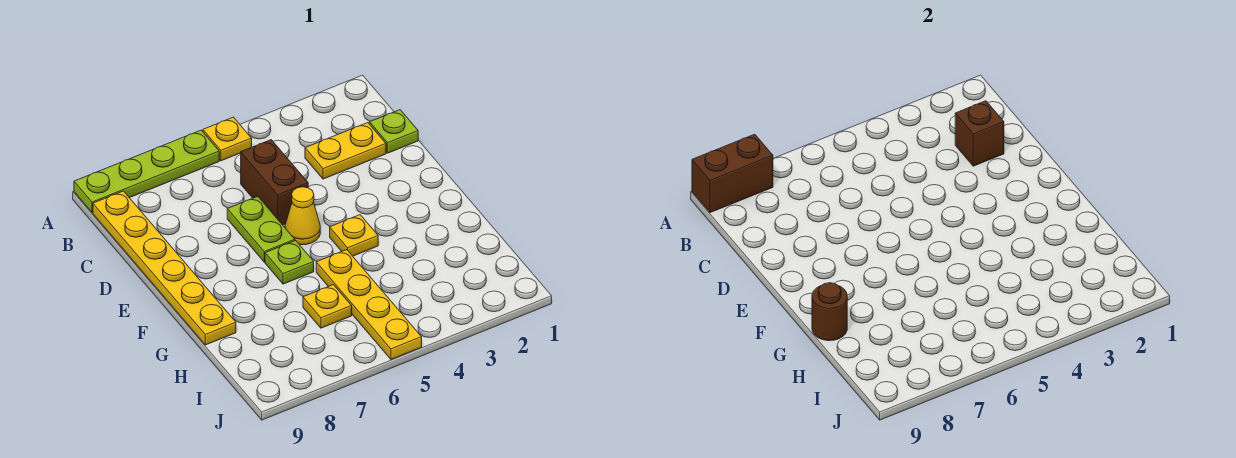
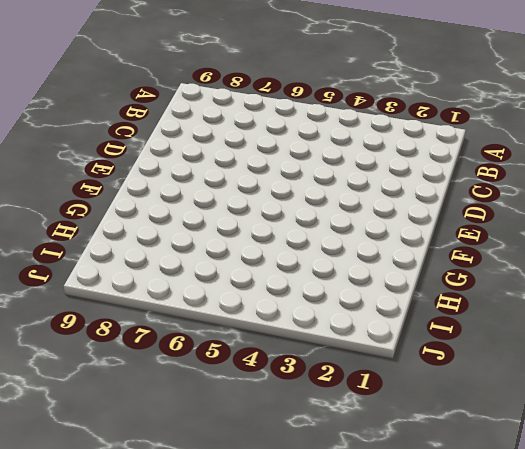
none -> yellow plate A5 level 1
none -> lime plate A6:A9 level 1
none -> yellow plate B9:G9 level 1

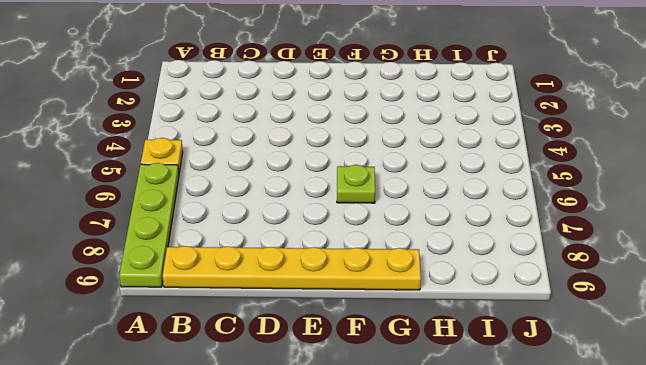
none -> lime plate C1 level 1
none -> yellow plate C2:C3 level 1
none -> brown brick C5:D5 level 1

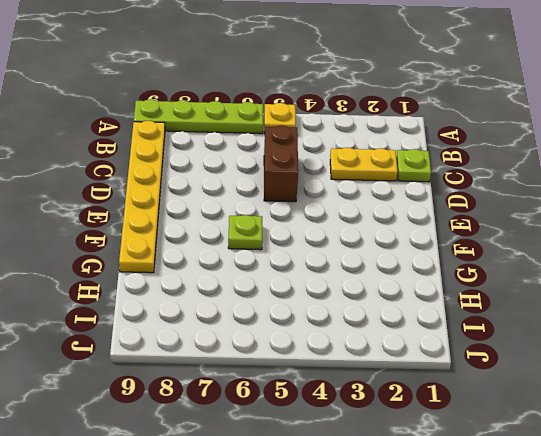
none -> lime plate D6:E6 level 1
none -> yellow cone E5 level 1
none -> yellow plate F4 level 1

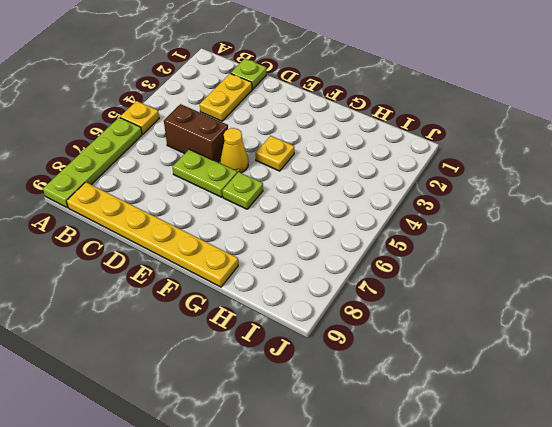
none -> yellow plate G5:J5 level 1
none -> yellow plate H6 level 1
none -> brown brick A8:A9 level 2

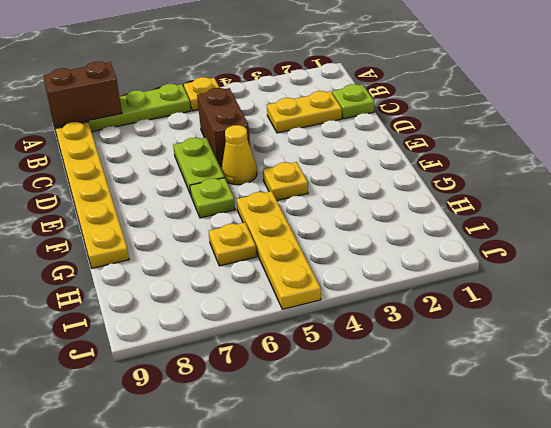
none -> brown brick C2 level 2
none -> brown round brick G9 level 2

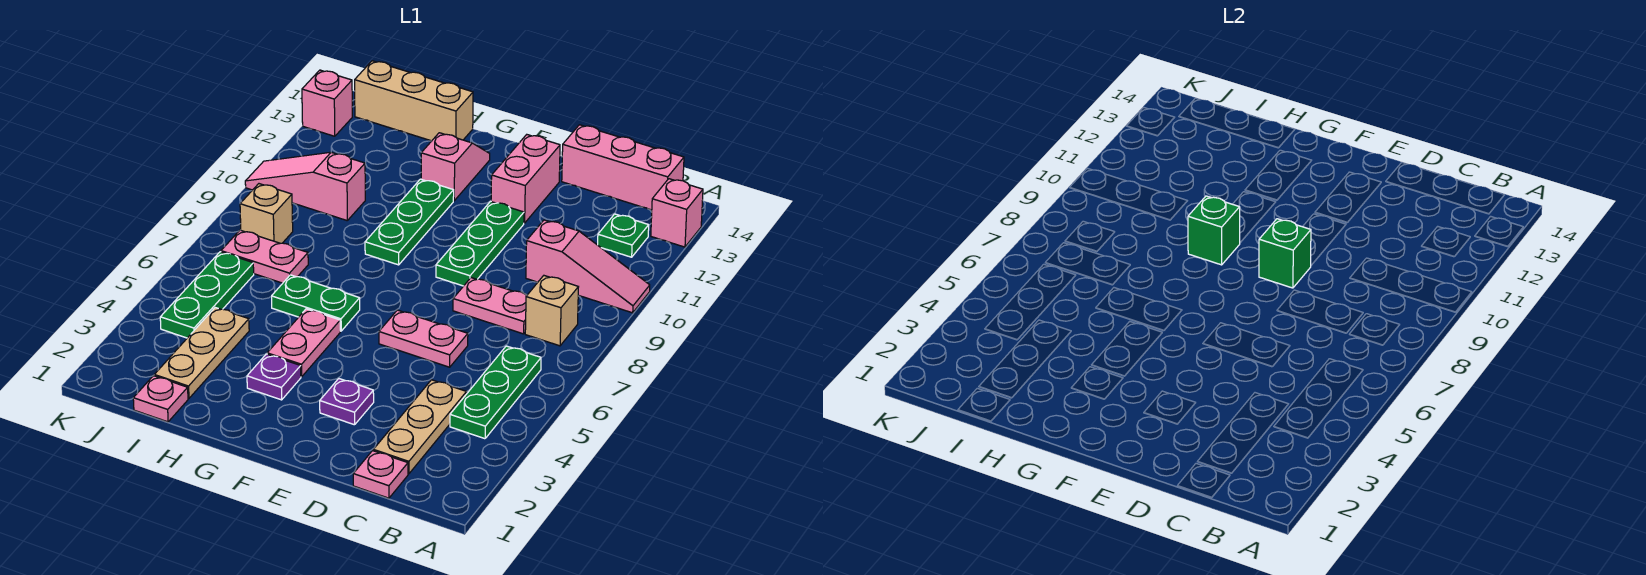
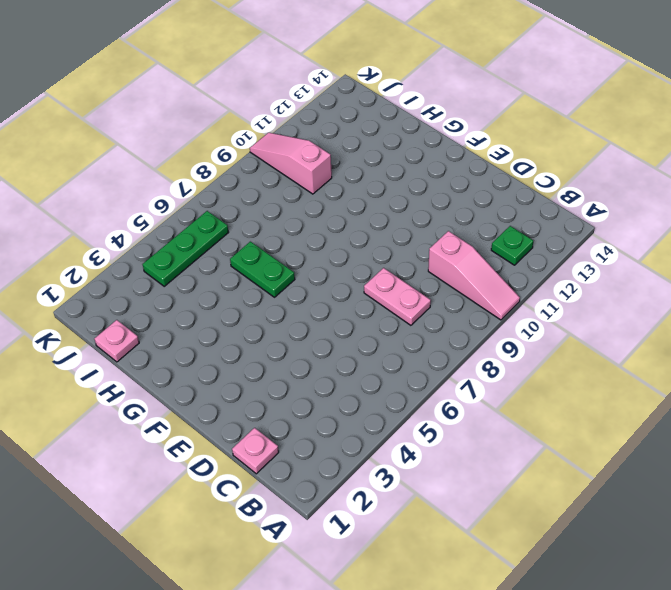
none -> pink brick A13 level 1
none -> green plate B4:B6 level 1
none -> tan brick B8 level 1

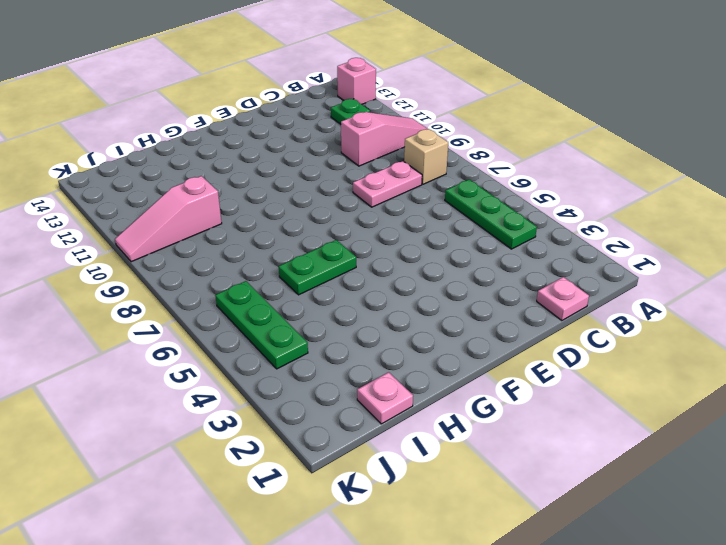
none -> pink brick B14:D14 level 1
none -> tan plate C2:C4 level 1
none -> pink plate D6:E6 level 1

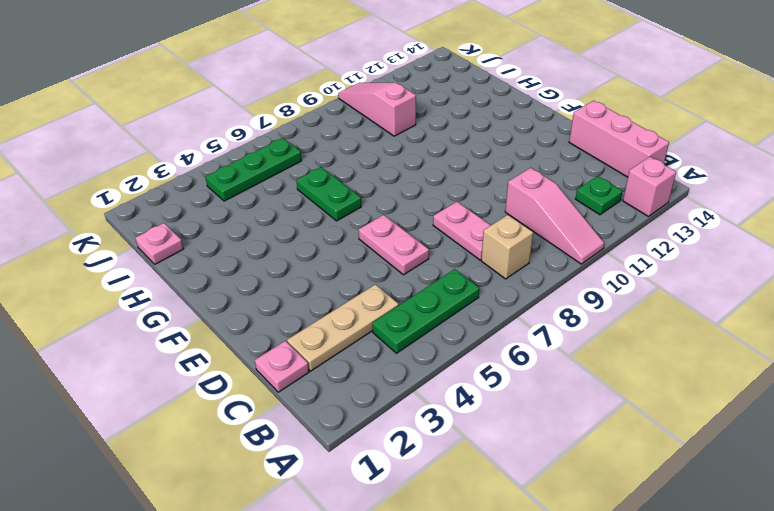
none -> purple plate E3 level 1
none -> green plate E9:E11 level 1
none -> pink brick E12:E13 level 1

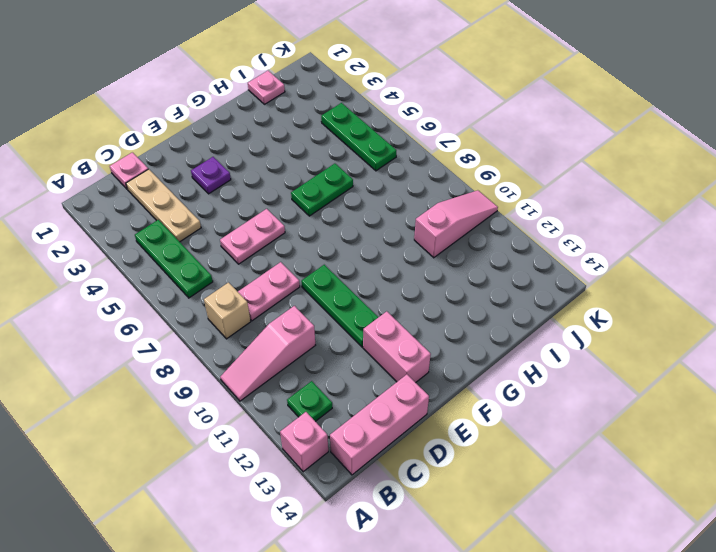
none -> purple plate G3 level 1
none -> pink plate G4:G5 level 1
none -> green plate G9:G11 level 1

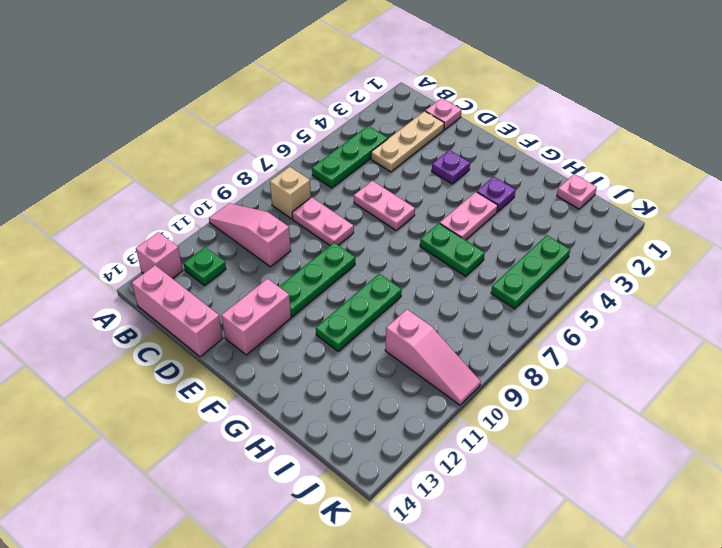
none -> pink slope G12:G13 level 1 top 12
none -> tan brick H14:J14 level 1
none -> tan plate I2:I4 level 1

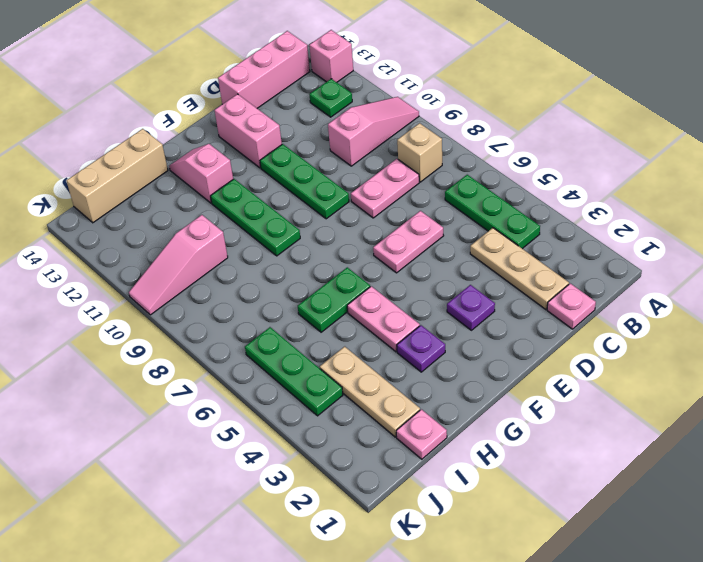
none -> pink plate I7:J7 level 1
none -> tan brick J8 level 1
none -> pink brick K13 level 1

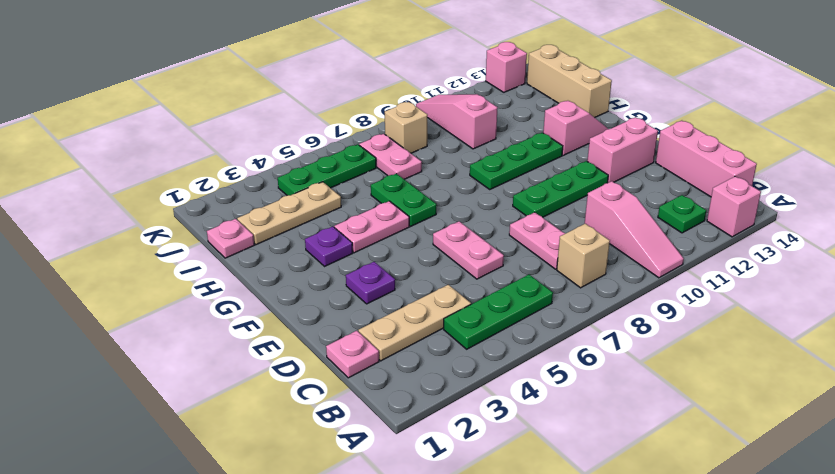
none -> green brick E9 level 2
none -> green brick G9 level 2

- TASK DIRECTIONS: Please restate each entry exactly, but drop any picture it holds.

- RESULT BELOW:
none -> yellow plate A5 level 1
none -> lime plate A6:A9 level 1
none -> yellow plate B9:G9 level 1

none -> lime plate C1 level 1
none -> yellow plate C2:C3 level 1
none -> brown brick C5:D5 level 1

none -> lime plate D6:E6 level 1
none -> yellow cone E5 level 1
none -> yellow plate F4 level 1

none -> yellow plate G5:J5 level 1
none -> yellow plate H6 level 1
none -> brown brick A8:A9 level 2

none -> brown brick C2 level 2
none -> brown round brick G9 level 2

none -> pink brick A13 level 1
none -> green plate B4:B6 level 1
none -> tan brick B8 level 1

none -> pink brick B14:D14 level 1
none -> tan plate C2:C4 level 1
none -> pink plate D6:E6 level 1

none -> purple plate E3 level 1
none -> green plate E9:E11 level 1
none -> pink brick E12:E13 level 1

none -> purple plate G3 level 1
none -> pink plate G4:G5 level 1
none -> green plate G9:G11 level 1

none -> pink slope G12:G13 level 1 top 12
none -> tan brick H14:J14 level 1
none -> tan plate I2:I4 level 1

none -> pink plate I7:J7 level 1
none -> tan brick J8 level 1
none -> pink brick K13 level 1

none -> green brick E9 level 2
none -> green brick G9 level 2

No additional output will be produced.